Do this:
Rename "point_idx" to "point_index" throughout all the entries below, leaving every other line unchanged, and omit the pictures from your output.

Exercise material:

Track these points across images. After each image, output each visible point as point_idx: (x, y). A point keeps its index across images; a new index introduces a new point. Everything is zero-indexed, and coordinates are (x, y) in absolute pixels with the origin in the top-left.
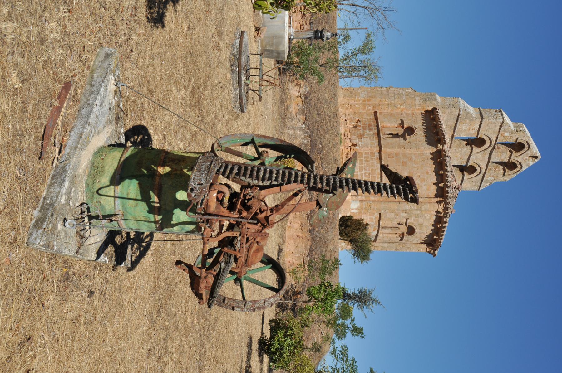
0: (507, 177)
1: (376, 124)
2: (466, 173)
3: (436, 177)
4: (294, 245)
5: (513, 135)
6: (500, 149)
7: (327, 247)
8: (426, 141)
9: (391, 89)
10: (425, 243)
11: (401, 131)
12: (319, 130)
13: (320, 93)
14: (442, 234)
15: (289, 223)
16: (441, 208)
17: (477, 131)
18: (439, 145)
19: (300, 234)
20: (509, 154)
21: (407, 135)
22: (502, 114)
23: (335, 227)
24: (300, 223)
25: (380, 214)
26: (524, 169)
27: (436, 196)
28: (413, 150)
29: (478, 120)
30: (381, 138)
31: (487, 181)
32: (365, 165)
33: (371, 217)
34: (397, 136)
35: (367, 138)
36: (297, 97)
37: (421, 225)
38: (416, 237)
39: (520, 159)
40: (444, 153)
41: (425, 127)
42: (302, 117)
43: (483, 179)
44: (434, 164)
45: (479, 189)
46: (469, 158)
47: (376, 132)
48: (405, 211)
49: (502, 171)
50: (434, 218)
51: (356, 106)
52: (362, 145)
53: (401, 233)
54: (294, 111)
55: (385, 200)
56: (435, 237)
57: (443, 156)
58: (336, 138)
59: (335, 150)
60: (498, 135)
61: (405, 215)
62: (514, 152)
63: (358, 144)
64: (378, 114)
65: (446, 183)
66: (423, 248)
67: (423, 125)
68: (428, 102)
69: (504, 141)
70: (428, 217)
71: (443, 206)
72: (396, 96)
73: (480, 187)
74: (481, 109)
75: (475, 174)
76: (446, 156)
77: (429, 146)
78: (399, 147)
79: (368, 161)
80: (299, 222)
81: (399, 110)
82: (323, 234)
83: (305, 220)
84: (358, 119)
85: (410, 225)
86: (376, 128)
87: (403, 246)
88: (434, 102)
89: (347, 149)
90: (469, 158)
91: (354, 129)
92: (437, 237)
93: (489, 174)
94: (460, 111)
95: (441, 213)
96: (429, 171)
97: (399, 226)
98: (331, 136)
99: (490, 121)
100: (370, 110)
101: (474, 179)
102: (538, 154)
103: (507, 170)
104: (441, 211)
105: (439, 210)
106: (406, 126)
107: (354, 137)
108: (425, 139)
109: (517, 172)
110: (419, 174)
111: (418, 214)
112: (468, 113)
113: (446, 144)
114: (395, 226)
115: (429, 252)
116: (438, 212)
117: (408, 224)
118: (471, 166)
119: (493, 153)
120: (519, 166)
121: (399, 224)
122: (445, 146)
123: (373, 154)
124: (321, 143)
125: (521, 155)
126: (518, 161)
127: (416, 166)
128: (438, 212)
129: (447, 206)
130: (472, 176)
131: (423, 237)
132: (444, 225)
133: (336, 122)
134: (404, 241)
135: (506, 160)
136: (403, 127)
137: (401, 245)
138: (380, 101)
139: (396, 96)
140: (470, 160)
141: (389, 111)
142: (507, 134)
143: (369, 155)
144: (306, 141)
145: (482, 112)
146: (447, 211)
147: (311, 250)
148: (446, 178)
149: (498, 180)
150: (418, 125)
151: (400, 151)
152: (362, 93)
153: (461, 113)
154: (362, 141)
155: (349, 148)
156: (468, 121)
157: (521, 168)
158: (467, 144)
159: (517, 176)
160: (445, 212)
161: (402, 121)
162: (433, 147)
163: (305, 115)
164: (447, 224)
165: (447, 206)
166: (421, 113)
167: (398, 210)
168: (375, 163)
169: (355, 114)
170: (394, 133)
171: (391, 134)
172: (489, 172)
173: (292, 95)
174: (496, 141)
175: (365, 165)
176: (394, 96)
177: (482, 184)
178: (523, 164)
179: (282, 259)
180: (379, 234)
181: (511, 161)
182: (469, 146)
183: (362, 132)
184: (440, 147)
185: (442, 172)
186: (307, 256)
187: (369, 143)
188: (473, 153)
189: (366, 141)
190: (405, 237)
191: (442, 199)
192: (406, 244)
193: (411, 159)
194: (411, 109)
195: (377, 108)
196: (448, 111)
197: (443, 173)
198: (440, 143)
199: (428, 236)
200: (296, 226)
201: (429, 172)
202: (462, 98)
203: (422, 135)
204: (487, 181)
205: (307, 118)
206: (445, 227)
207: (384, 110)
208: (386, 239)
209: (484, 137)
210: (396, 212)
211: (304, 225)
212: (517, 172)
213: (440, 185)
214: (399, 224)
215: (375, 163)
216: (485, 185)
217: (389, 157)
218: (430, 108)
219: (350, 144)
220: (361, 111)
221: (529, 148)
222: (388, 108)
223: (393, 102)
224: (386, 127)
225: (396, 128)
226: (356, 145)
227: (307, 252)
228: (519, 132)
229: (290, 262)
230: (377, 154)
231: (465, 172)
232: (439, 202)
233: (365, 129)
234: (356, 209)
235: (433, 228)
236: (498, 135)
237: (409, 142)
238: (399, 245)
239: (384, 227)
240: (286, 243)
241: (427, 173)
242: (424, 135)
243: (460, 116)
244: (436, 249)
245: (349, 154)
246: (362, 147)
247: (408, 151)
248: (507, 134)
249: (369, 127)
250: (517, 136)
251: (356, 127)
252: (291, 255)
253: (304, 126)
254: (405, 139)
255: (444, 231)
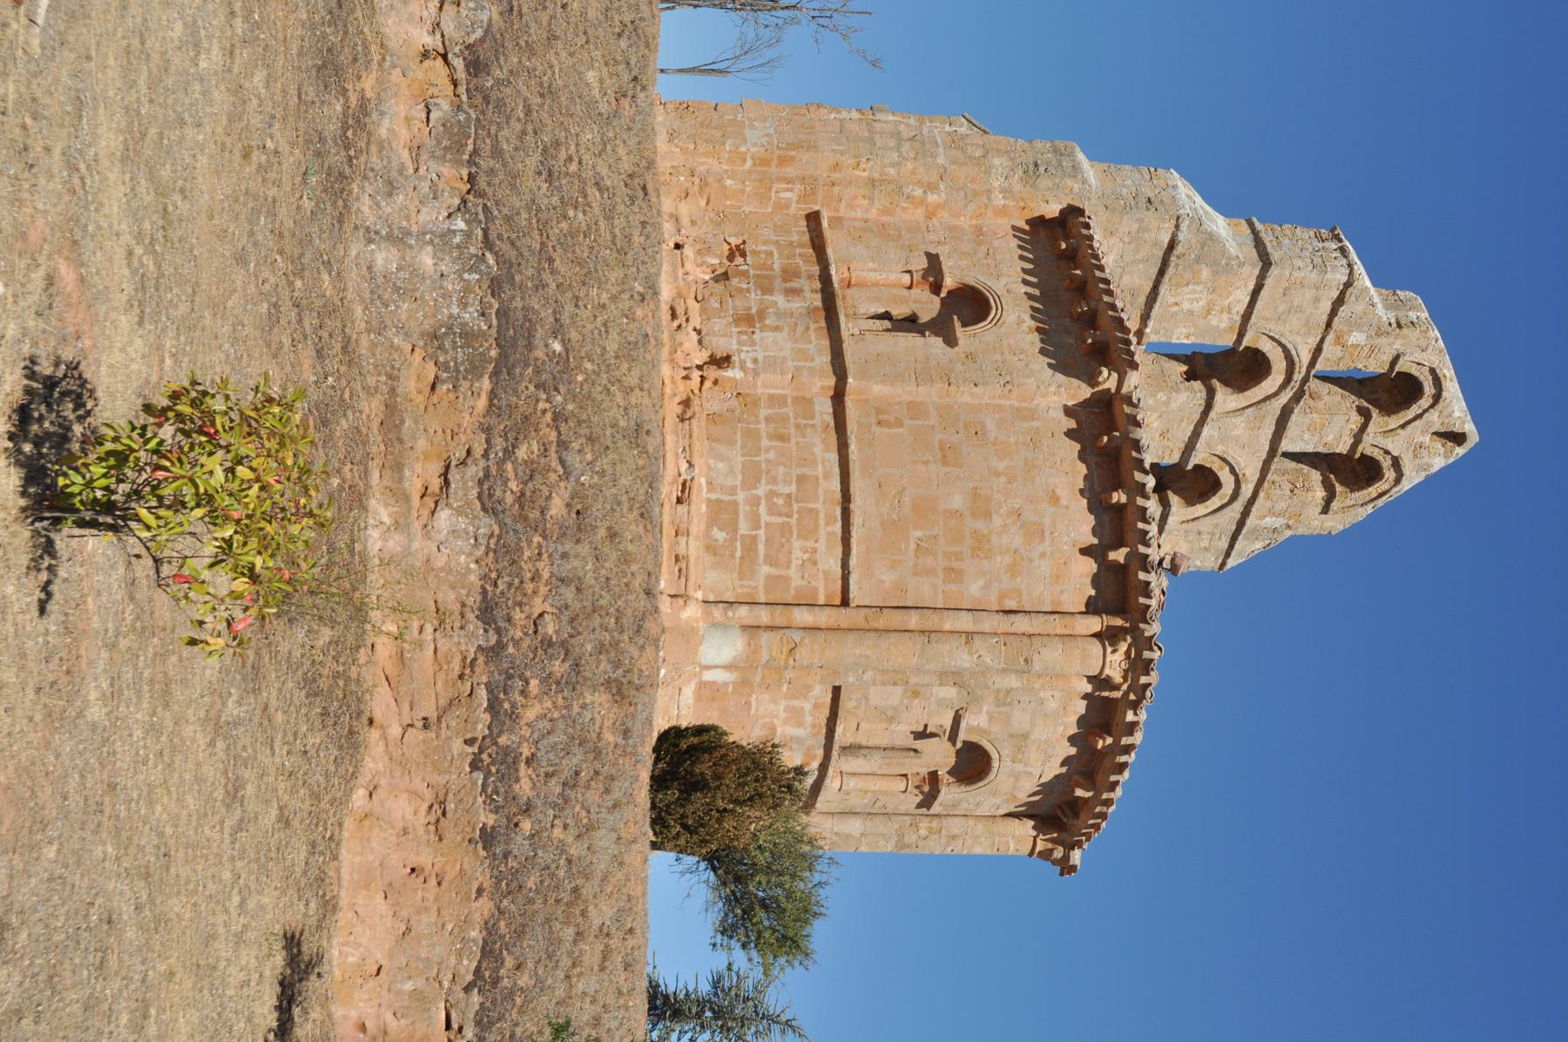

Task result:
Track these points across images. After each image, output each visible point as point_index: (x, y). A point keeps its index across images; a new index introduces a new point. Everything is zero-indexed, and coordinates are (x, y) in absolute pixels with the origin in the top-left.
0: (507, 177)
1: (376, 124)
2: (466, 173)
3: (436, 177)
4: (294, 245)
5: (513, 135)
6: (500, 149)
7: (327, 247)
8: (426, 141)
9: (391, 89)
10: (425, 243)
11: (401, 131)
12: (319, 130)
13: (320, 93)
14: (442, 234)
15: (289, 223)
16: (441, 208)
17: (477, 131)
18: (439, 145)
19: (300, 234)
20: (509, 154)
21: (407, 135)
22: (502, 114)
23: (335, 227)
24: (300, 223)
25: (380, 214)
26: (524, 169)
27: (436, 196)
28: (413, 150)
29: (478, 120)
30: (381, 138)
31: (487, 181)
32: (365, 165)
33: (371, 217)
34: (397, 136)
35: (367, 138)
36: (297, 97)
37: (421, 225)
38: (416, 237)
39: (520, 159)
40: (444, 153)
41: (425, 127)
42: (302, 117)
43: (483, 179)
44: (434, 164)
45: (479, 189)
46: (469, 158)
47: (376, 132)
48: (405, 211)
49: (502, 171)
50: (434, 218)
51: (356, 106)
52: (362, 145)
53: (401, 233)
54: (294, 111)
55: (385, 200)
56: (435, 237)
57: (443, 156)
58: (336, 138)
59: (335, 150)
60: (498, 135)
61: (405, 215)
62: (514, 152)
63: (358, 144)
64: (378, 114)
65: (446, 183)
66: (423, 248)
67: (423, 125)
68: (428, 102)
69: (504, 141)
70: (428, 217)
71: (443, 206)
72: (396, 96)
73: (480, 187)
74: (481, 109)
75: (475, 174)
76: (446, 156)
77: (429, 146)
78: (399, 147)
79: (368, 161)
80: (299, 222)
81: (399, 110)
82: (323, 234)
83: (305, 220)
84: (358, 119)
85: (410, 225)
86: (376, 128)
87: (403, 246)
88: (434, 102)
89: (347, 149)
90: (469, 158)
91: (354, 129)
92: (437, 237)
93: (489, 174)
94: (460, 111)
95: (441, 213)
96: (429, 171)
97: (399, 226)
98: (331, 136)
99: (490, 121)
100: (370, 110)
101: (474, 179)
102: (538, 154)
103: (507, 170)
104: (441, 211)
105: (439, 210)
106: (406, 126)
107: (354, 137)
108: (425, 139)
109: (517, 172)
110: (419, 174)
111: (418, 214)
112: (468, 113)
113: (446, 144)
114: (395, 226)
115: (429, 252)
116: (438, 212)
117: (408, 224)
118: (471, 166)
119: (493, 153)
120: (519, 166)
121: (399, 224)
122: (445, 146)
123: (373, 154)
124: (321, 143)
125: (521, 155)
126: (518, 161)
127: (416, 166)
128: (438, 212)
129: (447, 206)
130: (472, 176)
131: (423, 237)
132: (444, 225)
133: (336, 122)
134: (404, 241)
135: (506, 160)
136: (403, 127)
137: (401, 245)
138: (380, 101)
139: (396, 96)
140: (470, 160)
141: (389, 111)
142: (507, 134)
143: (369, 155)
144: (306, 141)
145: (482, 112)
146: (447, 211)
147: (311, 250)
148: (446, 178)
149: (498, 180)
150: (418, 125)
151: (400, 151)
152: (362, 93)
153: (461, 113)
154: (362, 141)
155: (349, 148)
156: (468, 121)
157: (521, 168)
158: (467, 144)
159: (517, 176)
160: (445, 212)
161: (402, 121)
162: (433, 147)
163: (305, 115)
164: (447, 224)
165: (447, 206)
166: (421, 113)
167: (398, 210)
168: (375, 163)
169: (355, 114)
170: (394, 133)
171: (391, 134)
172: (489, 172)
173: (292, 95)
174: (496, 141)
175: (365, 165)
176: (394, 96)
177: (482, 184)
178: (523, 164)
179: (282, 259)
180: (379, 234)
181: (511, 161)
182: (469, 146)
183: (362, 132)
184: (440, 147)
185: (442, 172)
186: (307, 256)
187: (369, 143)
188: (473, 153)
189: (366, 141)
190: (405, 237)
191: (442, 199)
192: (406, 244)
193: (411, 159)
194: (411, 109)
195: (377, 108)
196: (448, 111)
197: (443, 173)
198: (440, 143)
199: (428, 236)
200: (296, 226)
201: (429, 172)
202: (462, 98)
203: (422, 135)
204: (487, 181)
205: (307, 118)
206: (445, 227)
207: (384, 110)
208: (386, 239)
209: (484, 137)
210: (396, 212)
211: (304, 225)
212: (517, 172)
213: (440, 185)
214: (399, 224)
215: (375, 163)
216: (485, 185)
217: (389, 157)
218: (430, 108)
219: (350, 144)
220: (361, 111)
221: (529, 148)
222: (388, 108)
223: (393, 102)
224: (386, 127)
225: (396, 128)
226: (356, 145)
227: (307, 252)
228: (519, 132)
229: (290, 262)
230: (377, 154)
231: (465, 172)
232: (439, 202)
233: (365, 129)
234: (356, 209)
235: (433, 228)
236: (498, 135)
237: (409, 142)
238: (399, 245)
239: (384, 227)
240: (286, 243)
241: (427, 173)
242: (424, 135)
243: (460, 116)
244: (436, 249)
245: (349, 154)
246: (362, 147)
247: (408, 151)
248: (507, 134)
249: (369, 127)
250: (517, 136)
251: (356, 127)
252: (291, 255)
253: (304, 126)
254: (405, 139)
255: (444, 231)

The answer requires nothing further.